#### Problem details:
The data below holds a line containing "R6: 68k (GND, VCC) -> 68k (IC3/GP2, VCC)" and a line containing "R4: 3.3k (GND, RESET) -> 3.3k (FWD, GND)"; please quote exactly those two lines and every line between them, and nothing else.

........

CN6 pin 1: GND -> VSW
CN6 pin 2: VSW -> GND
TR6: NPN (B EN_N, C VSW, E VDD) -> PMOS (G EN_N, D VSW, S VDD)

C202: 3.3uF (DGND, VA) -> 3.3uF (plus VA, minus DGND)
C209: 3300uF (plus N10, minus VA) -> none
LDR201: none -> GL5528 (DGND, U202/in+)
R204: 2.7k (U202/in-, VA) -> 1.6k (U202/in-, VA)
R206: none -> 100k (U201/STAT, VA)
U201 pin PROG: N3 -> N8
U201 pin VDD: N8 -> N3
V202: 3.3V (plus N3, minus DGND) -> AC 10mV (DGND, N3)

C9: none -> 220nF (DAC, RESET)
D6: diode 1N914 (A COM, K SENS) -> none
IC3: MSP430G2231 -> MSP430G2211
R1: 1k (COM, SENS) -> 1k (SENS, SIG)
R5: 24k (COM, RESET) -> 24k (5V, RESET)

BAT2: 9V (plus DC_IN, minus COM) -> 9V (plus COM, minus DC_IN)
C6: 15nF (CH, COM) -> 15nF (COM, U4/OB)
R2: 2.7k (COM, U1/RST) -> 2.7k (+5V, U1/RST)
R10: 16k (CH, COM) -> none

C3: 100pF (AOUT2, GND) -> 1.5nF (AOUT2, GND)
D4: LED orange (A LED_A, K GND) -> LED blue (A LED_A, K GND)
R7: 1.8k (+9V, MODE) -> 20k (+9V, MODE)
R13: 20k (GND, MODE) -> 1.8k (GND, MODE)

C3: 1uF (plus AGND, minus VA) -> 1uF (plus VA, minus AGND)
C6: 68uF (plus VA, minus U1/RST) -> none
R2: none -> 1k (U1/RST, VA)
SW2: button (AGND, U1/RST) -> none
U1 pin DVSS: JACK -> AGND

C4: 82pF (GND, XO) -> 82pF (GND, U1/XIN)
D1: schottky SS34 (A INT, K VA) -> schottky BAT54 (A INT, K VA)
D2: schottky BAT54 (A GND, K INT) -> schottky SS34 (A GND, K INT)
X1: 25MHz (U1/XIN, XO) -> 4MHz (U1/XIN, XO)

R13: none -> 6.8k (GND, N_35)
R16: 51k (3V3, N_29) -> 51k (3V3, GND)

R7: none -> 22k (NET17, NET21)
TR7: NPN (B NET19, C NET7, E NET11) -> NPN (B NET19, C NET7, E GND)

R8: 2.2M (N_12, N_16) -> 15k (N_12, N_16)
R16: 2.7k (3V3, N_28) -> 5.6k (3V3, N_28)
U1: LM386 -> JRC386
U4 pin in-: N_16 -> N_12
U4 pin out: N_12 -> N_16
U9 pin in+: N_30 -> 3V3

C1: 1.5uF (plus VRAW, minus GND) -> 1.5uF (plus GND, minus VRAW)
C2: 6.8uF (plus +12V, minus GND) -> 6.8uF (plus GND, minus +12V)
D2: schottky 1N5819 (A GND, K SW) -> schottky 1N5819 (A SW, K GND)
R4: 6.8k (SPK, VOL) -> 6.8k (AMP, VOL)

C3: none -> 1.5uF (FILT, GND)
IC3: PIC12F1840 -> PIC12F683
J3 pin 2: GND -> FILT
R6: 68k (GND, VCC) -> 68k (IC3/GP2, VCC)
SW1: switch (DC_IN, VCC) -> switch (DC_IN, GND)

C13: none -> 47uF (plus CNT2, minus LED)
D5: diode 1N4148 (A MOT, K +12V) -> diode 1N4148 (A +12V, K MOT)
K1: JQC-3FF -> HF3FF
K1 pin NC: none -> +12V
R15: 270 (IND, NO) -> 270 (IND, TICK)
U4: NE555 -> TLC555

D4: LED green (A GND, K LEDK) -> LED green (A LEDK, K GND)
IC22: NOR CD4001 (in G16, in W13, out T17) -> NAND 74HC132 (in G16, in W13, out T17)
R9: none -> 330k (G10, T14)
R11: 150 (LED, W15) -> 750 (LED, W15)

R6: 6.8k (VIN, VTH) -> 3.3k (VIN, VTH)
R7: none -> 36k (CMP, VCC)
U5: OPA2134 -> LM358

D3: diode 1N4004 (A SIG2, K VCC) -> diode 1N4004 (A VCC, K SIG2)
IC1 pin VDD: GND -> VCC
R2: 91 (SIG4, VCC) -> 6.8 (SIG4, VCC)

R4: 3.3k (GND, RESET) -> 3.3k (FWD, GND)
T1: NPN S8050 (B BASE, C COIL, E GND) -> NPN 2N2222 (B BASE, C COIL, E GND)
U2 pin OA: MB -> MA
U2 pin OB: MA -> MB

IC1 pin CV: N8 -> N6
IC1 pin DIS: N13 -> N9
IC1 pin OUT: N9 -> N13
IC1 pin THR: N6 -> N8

........

#### Answer section:
R6: 68k (GND, VCC) -> 68k (IC3/GP2, VCC)
SW1: switch (DC_IN, VCC) -> switch (DC_IN, GND)

C13: none -> 47uF (plus CNT2, minus LED)
D5: diode 1N4148 (A MOT, K +12V) -> diode 1N4148 (A +12V, K MOT)
K1: JQC-3FF -> HF3FF
K1 pin NC: none -> +12V
R15: 270 (IND, NO) -> 270 (IND, TICK)
U4: NE555 -> TLC555

D4: LED green (A GND, K LEDK) -> LED green (A LEDK, K GND)
IC22: NOR CD4001 (in G16, in W13, out T17) -> NAND 74HC132 (in G16, in W13, out T17)
R9: none -> 330k (G10, T14)
R11: 150 (LED, W15) -> 750 (LED, W15)

R6: 6.8k (VIN, VTH) -> 3.3k (VIN, VTH)
R7: none -> 36k (CMP, VCC)
U5: OPA2134 -> LM358

D3: diode 1N4004 (A SIG2, K VCC) -> diode 1N4004 (A VCC, K SIG2)
IC1 pin VDD: GND -> VCC
R2: 91 (SIG4, VCC) -> 6.8 (SIG4, VCC)

R4: 3.3k (GND, RESET) -> 3.3k (FWD, GND)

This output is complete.